## TASK DETAILS:
Only the pictures are to be dropped, and the rest of the data should be copied exactly.

Segment Start: RAW DATA

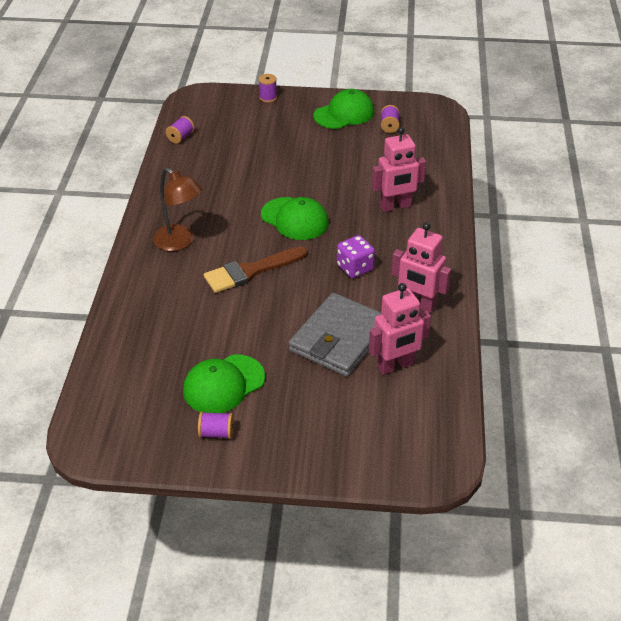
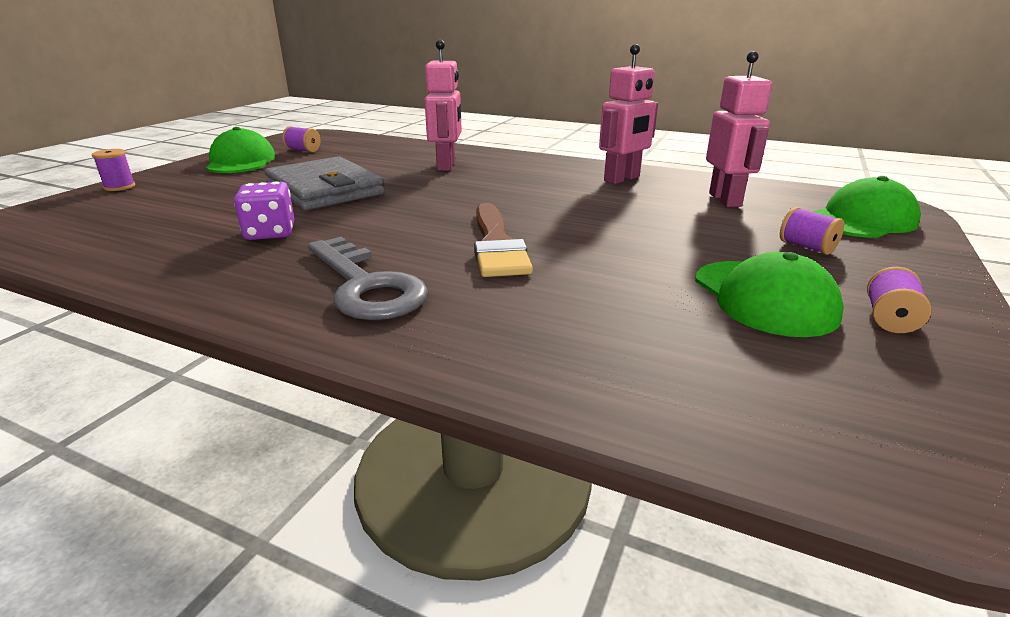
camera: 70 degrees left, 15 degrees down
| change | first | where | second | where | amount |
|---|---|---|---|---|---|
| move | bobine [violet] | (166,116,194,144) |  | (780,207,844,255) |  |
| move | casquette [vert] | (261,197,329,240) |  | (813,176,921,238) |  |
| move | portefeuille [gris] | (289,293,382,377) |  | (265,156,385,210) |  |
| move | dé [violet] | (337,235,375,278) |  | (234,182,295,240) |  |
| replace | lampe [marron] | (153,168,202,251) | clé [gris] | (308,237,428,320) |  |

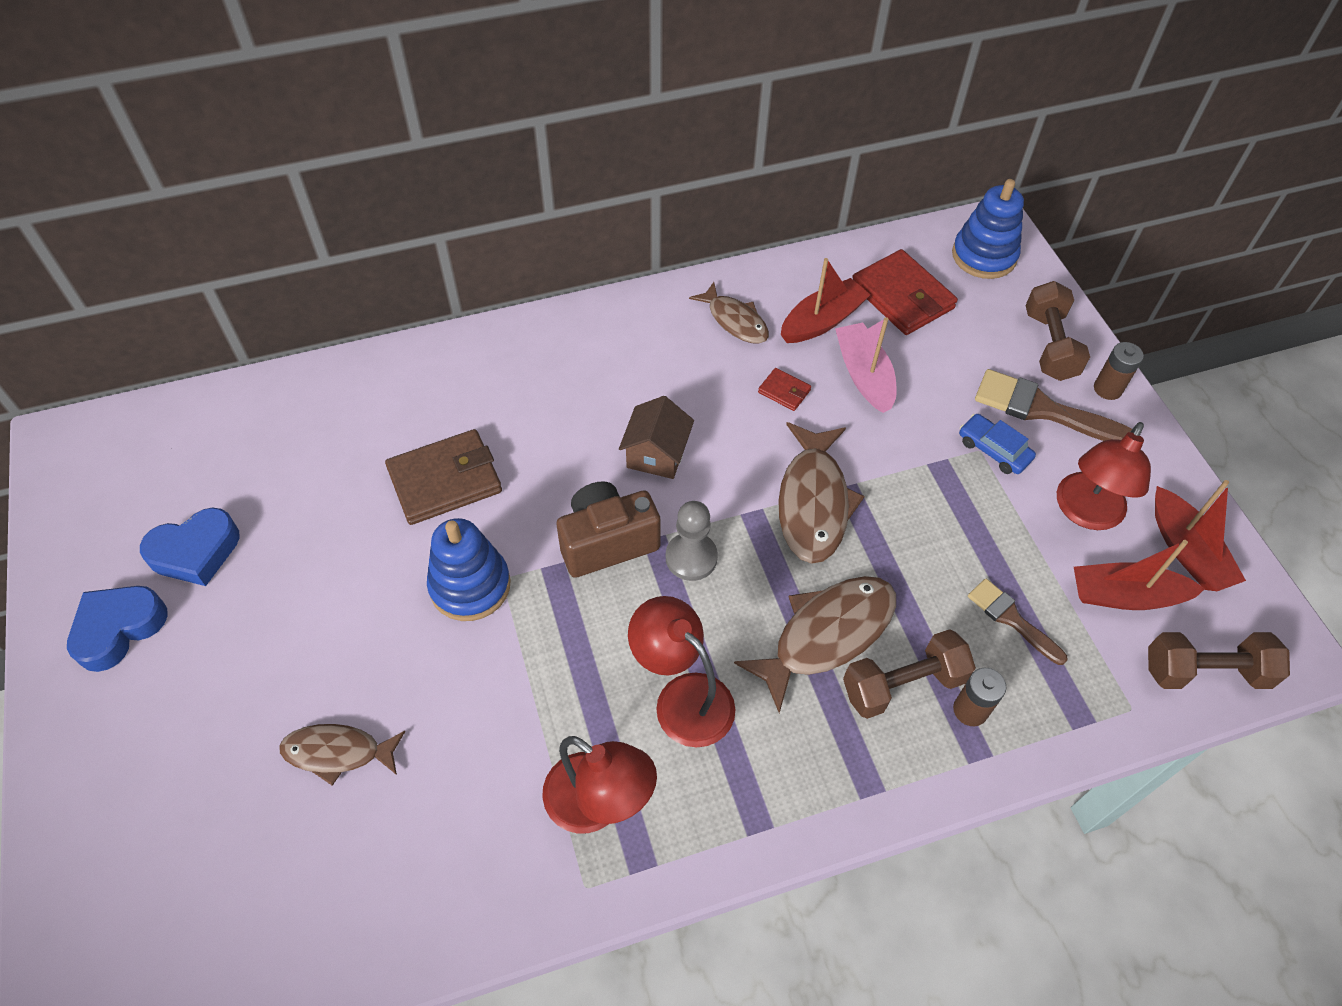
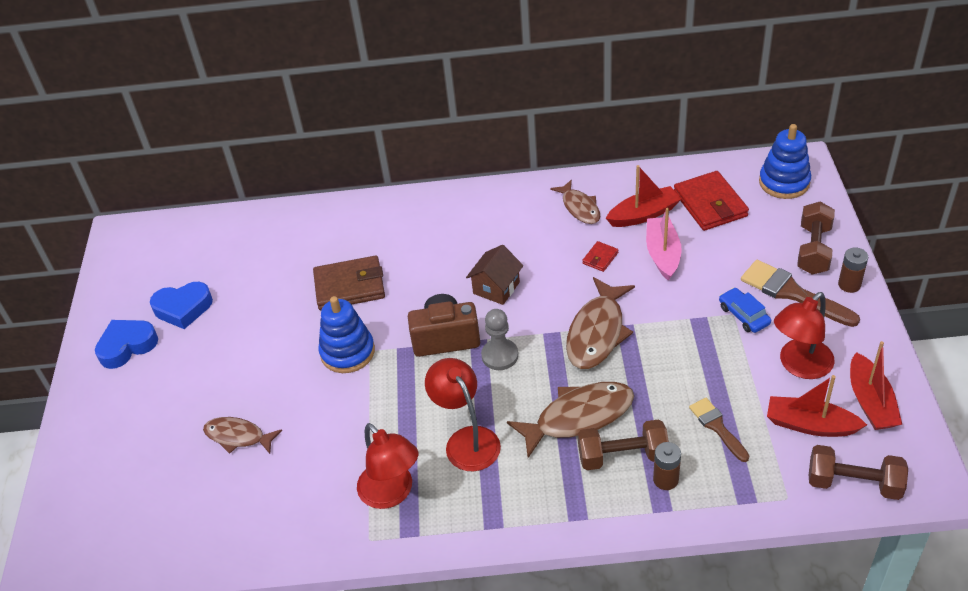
camera: 20 degrees right, 10 degrees down
| change | first | where | second | where | amount |
|---|---|---|---|---|---|
| rotate | portefeuille [rouge] | (758,368,811,411) |  | (582,241,618,272) | 75 degrees clockwise |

Segment End: RAW DATA

## RESULT FOR THIS TASK:
camera: 70 degrees left, 15 degrees down
| change | first | where | second | where | amount |
|---|---|---|---|---|---|
| move | bobine [violet] | (166,116,194,144) |  | (780,207,844,255) |  |
| move | casquette [vert] | (261,197,329,240) |  | (813,176,921,238) |  |
| move | portefeuille [gris] | (289,293,382,377) |  | (265,156,385,210) |  |
| move | dé [violet] | (337,235,375,278) |  | (234,182,295,240) |  |
| replace | lampe [marron] | (153,168,202,251) | clé [gris] | (308,237,428,320) |  |

camera: 20 degrees right, 10 degrees down
| change | first | where | second | where | amount |
|---|---|---|---|---|---|
| rotate | portefeuille [rouge] | (758,368,811,411) |  | (582,241,618,272) | 75 degrees clockwise |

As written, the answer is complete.